• _Work order_
Please repeat the lines below exactly. Begin with the line containing "(434, 337) = (607, 299): green" and go on through the line containing "(487, 392) = (638, 251): turquoise".
---- Data section
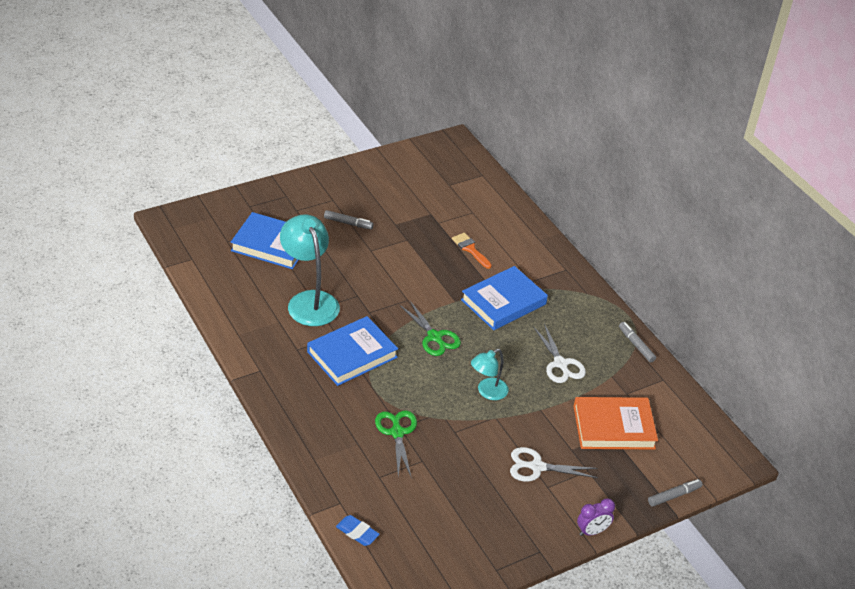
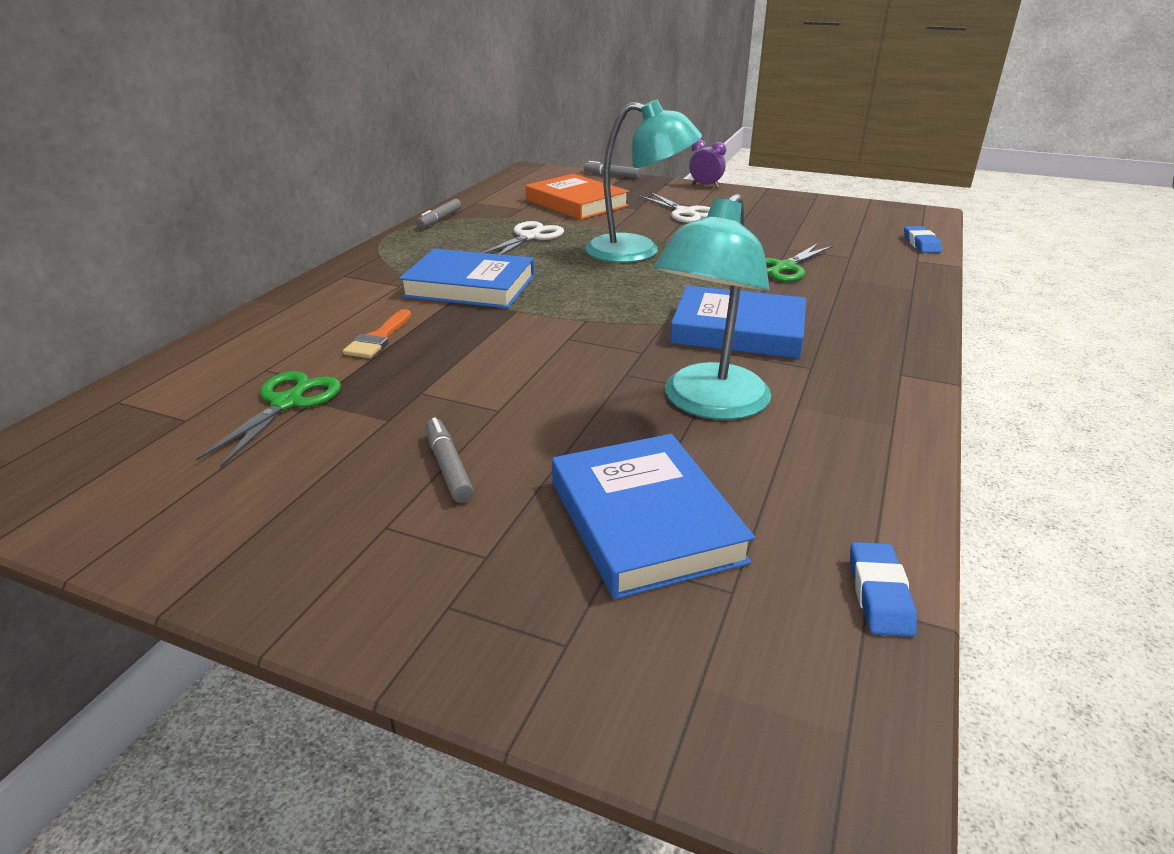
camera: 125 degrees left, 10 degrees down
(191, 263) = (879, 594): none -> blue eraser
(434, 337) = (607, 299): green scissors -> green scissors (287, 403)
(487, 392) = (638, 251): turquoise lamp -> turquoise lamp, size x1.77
--------
---- Data section
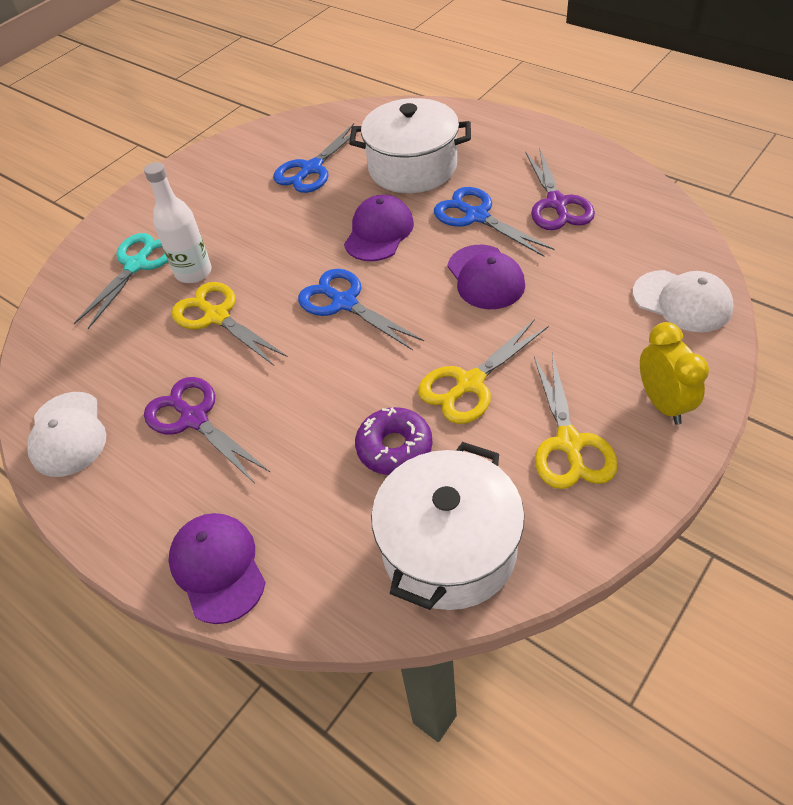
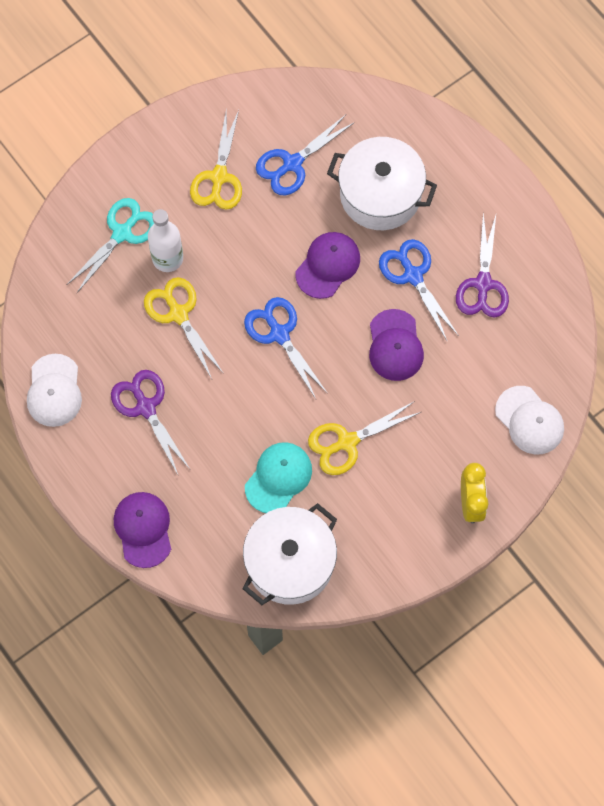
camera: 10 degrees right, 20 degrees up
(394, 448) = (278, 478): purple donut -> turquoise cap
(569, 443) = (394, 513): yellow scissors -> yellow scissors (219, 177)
--------
• _Response area_
(434, 337) = (607, 299): green scissors -> green scissors (287, 403)
(487, 392) = (638, 251): turquoise lamp -> turquoise lamp, size x1.77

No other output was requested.